- PROVIDED ENTRIES -
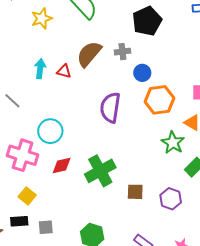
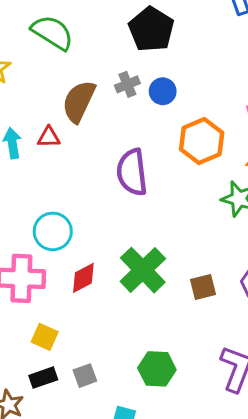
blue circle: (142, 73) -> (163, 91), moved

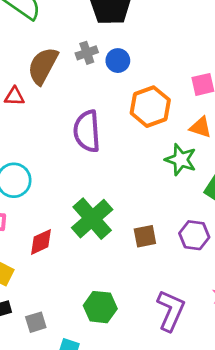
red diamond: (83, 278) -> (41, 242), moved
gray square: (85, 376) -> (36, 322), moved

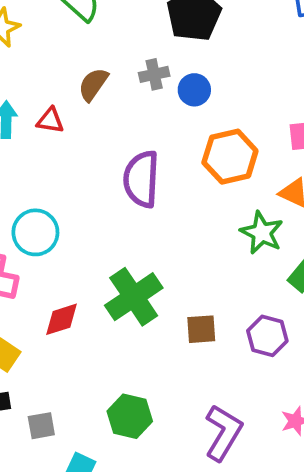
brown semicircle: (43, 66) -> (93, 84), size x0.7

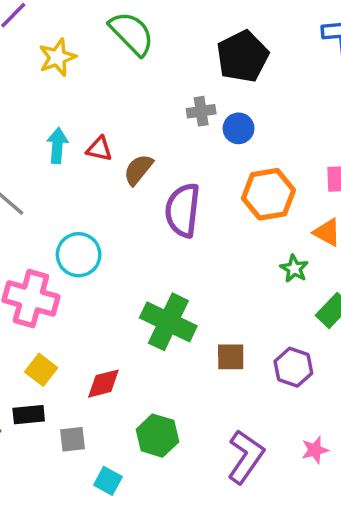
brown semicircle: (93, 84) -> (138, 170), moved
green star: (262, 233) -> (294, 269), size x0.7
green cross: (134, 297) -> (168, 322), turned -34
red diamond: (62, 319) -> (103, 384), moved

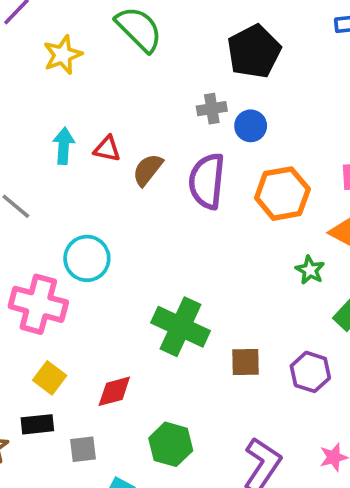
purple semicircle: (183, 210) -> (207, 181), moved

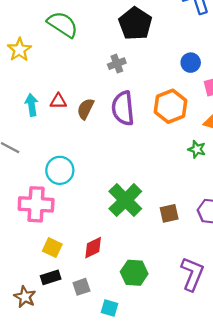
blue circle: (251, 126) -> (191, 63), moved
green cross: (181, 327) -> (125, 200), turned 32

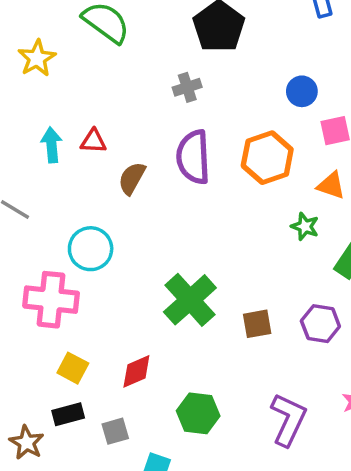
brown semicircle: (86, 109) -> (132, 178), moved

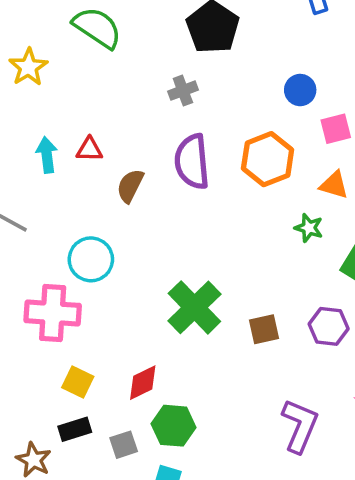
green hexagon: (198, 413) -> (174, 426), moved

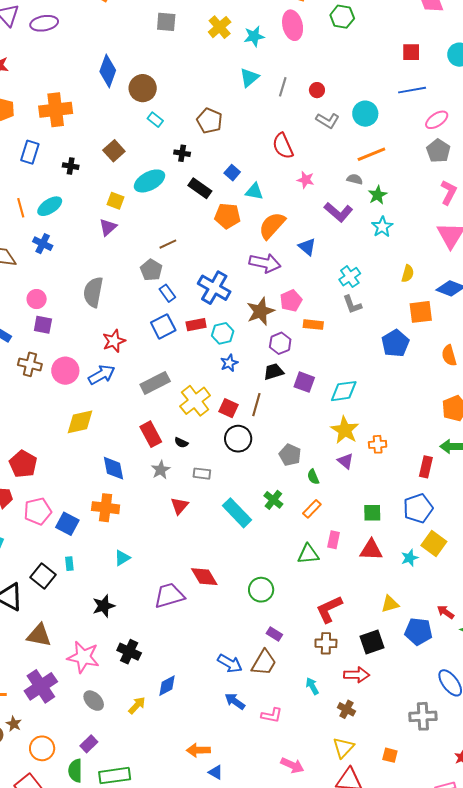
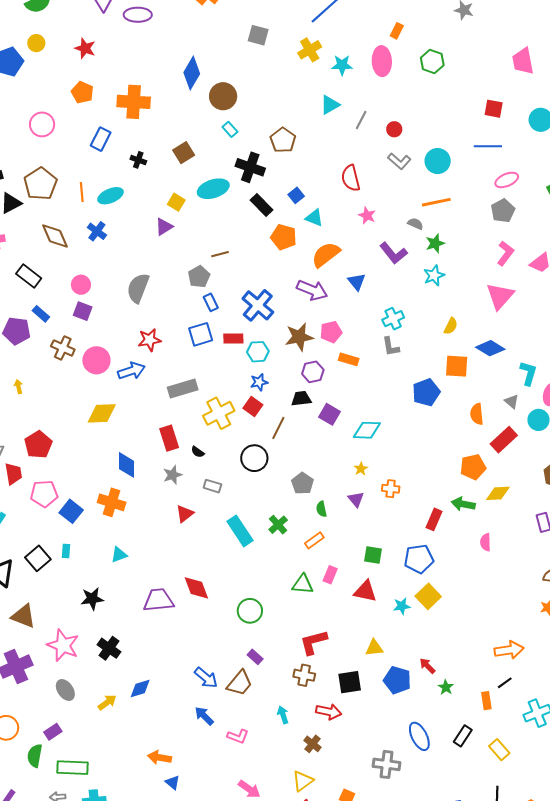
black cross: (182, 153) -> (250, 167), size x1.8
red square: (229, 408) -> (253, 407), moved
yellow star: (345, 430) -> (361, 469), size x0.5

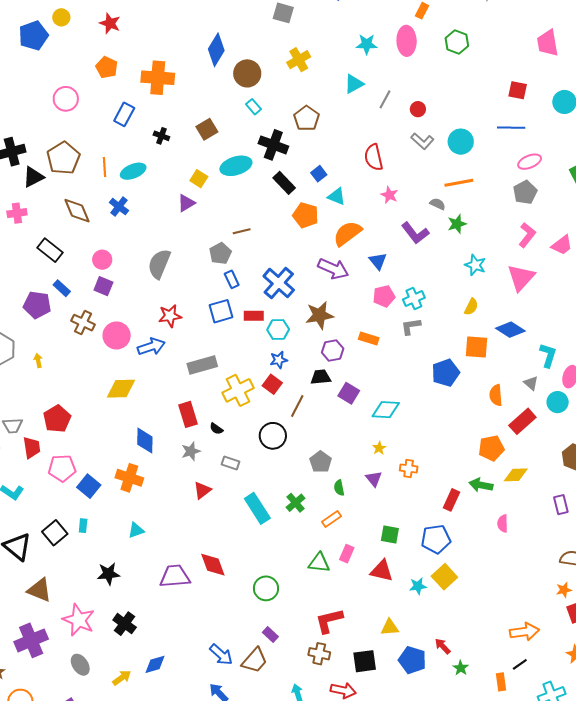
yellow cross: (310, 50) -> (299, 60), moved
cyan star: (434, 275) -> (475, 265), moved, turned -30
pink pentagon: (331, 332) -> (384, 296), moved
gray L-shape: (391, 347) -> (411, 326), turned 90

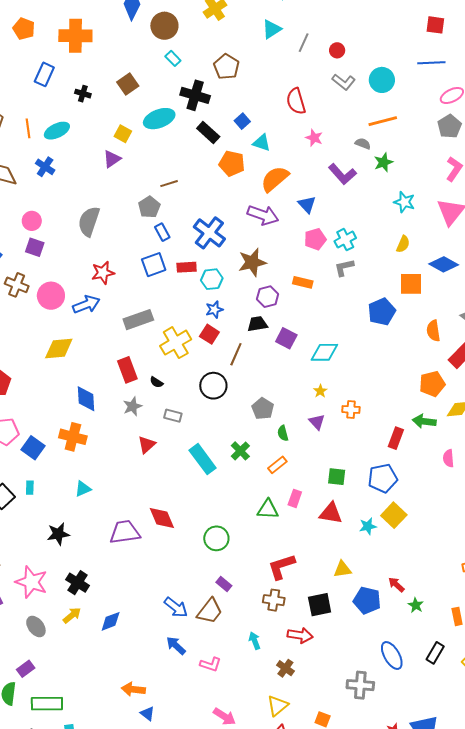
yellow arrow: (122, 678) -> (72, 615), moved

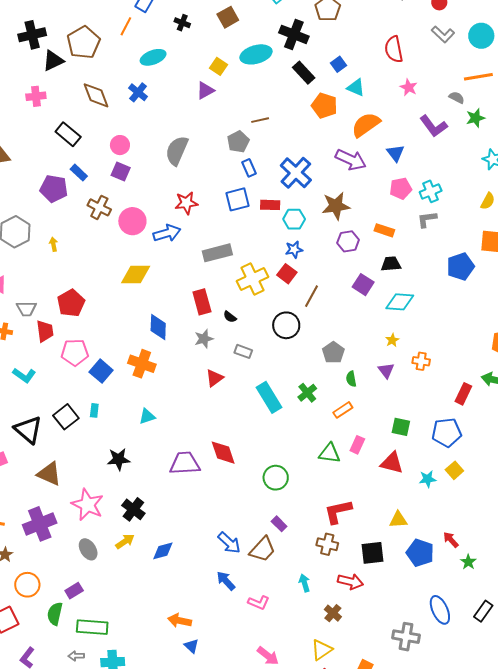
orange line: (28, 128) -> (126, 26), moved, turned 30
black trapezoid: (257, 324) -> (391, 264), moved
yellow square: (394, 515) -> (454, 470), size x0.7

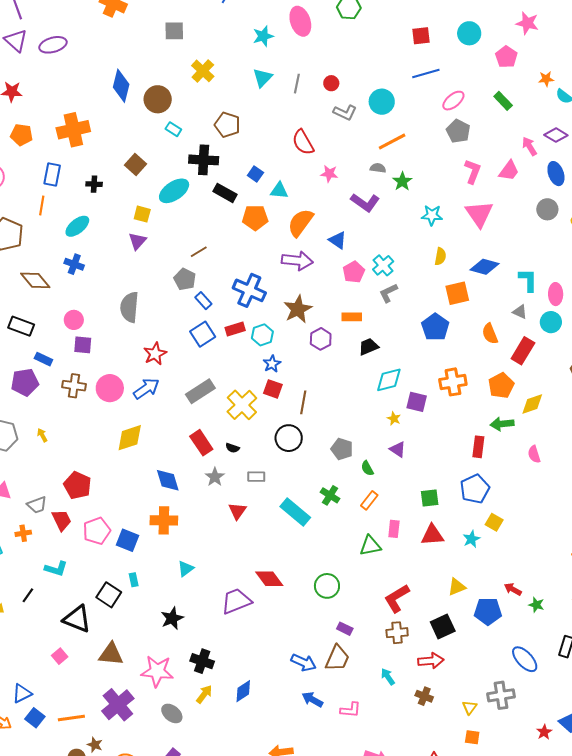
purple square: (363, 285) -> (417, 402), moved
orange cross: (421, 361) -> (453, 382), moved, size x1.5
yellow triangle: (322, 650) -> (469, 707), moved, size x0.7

...

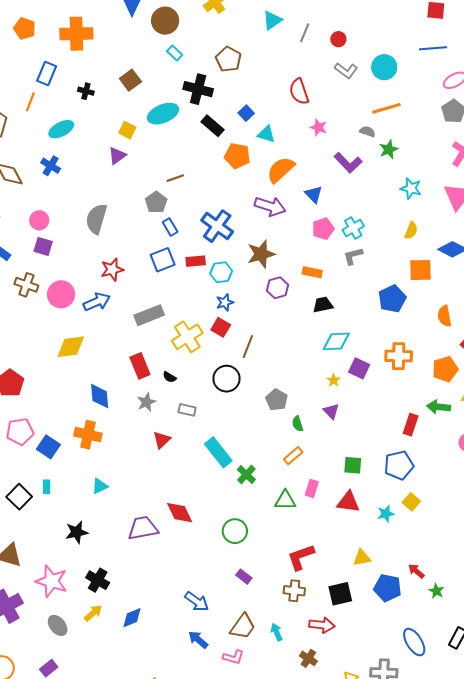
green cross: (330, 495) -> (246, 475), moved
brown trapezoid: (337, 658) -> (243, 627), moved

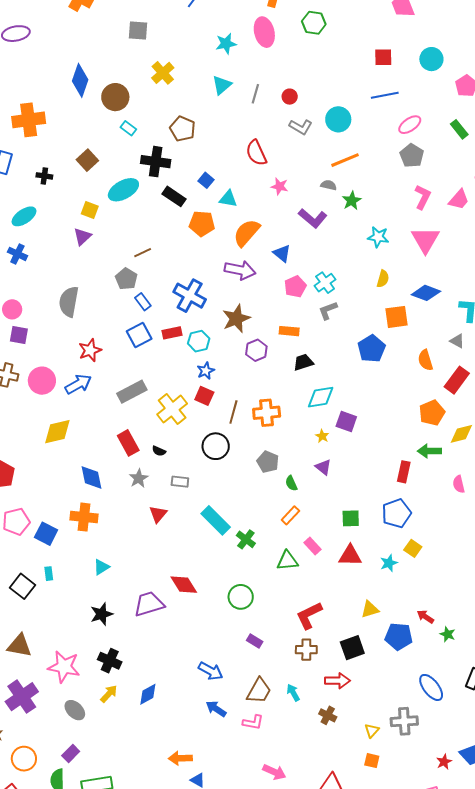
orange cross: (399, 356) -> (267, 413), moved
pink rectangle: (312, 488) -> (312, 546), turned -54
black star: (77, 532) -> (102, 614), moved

...

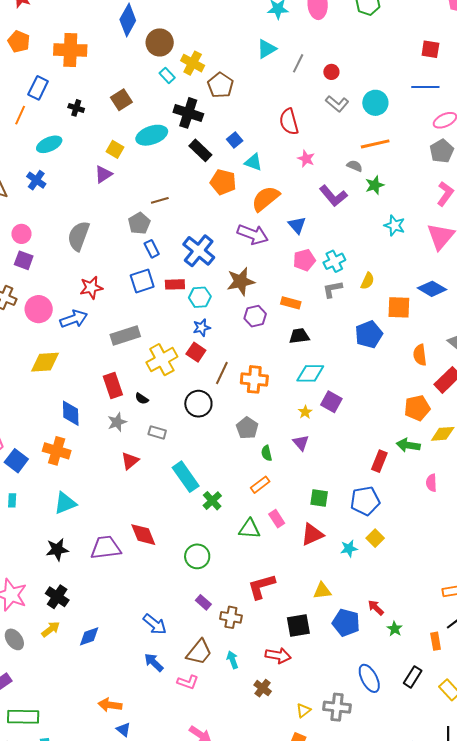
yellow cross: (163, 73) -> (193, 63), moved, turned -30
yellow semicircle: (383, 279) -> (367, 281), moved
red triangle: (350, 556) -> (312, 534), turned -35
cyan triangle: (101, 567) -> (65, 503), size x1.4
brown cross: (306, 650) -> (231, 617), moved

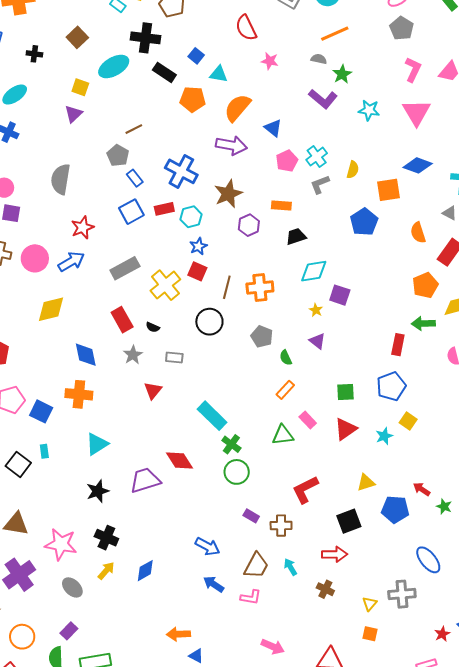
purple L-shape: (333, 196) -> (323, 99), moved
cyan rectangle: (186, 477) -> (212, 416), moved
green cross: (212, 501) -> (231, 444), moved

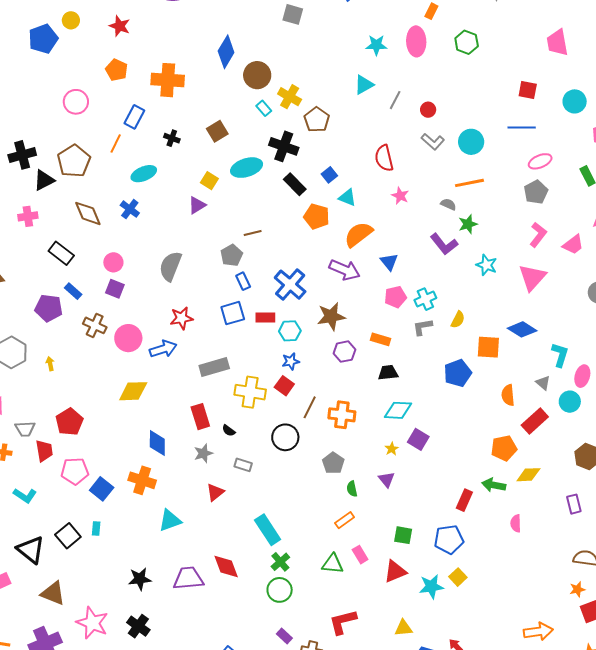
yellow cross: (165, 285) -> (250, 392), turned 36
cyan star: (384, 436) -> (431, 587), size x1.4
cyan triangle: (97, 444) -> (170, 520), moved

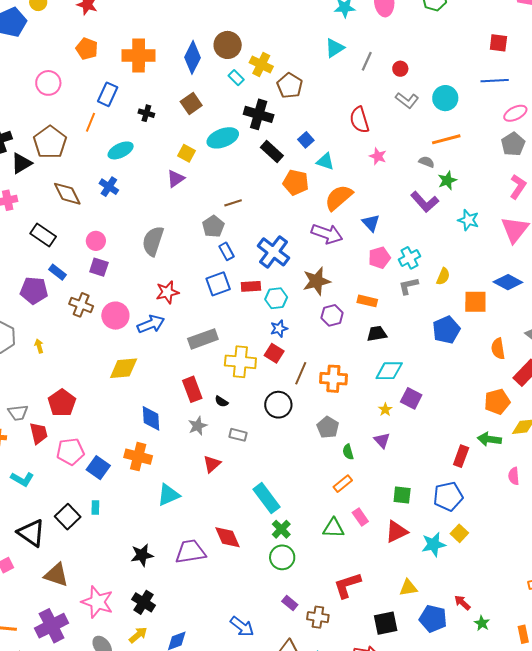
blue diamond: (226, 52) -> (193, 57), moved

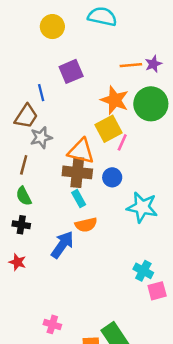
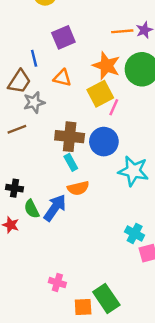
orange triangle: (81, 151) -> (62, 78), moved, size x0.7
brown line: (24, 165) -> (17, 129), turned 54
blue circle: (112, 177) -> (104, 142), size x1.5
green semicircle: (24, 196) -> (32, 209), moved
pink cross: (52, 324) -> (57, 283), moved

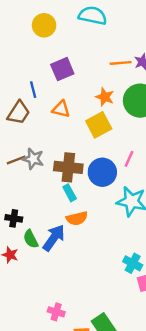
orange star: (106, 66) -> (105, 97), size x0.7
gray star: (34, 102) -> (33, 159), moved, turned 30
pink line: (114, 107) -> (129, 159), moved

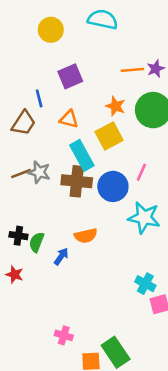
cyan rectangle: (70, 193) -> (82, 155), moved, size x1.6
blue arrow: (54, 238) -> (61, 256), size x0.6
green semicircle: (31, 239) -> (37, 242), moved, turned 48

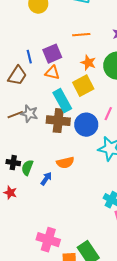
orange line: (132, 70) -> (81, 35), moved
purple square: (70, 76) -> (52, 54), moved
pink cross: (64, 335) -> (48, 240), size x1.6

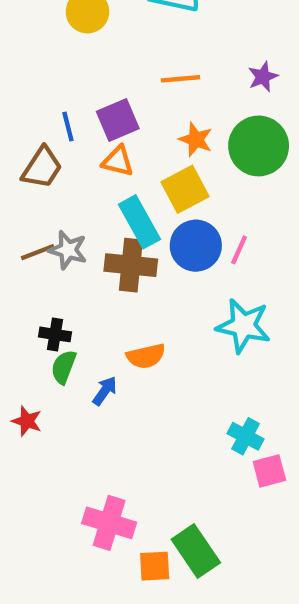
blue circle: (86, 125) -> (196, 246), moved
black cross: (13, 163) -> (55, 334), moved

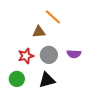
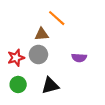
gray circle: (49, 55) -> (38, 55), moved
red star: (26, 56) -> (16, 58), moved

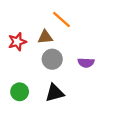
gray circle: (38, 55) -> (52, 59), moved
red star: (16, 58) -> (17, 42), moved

- EXERCISE DESCRIPTION -
Could you output exactly the lines above, from the line with "blue circle: (142, 73) -> (163, 91), moved" up to and including the line with "green hexagon: (198, 413)", and nothing else, skipping the pictures?

- SOLUTION BELOW -
blue circle: (142, 73) -> (163, 91), moved

red diamond: (83, 278) -> (41, 242), moved
gray square: (85, 376) -> (36, 322), moved

brown semicircle: (43, 66) -> (93, 84), size x0.7

brown semicircle: (93, 84) -> (138, 170), moved
green star: (262, 233) -> (294, 269), size x0.7
green cross: (134, 297) -> (168, 322), turned -34
red diamond: (62, 319) -> (103, 384), moved

purple semicircle: (183, 210) -> (207, 181), moved

blue circle: (251, 126) -> (191, 63), moved
green cross: (181, 327) -> (125, 200), turned 32

brown semicircle: (86, 109) -> (132, 178), moved

green hexagon: (198, 413) -> (174, 426), moved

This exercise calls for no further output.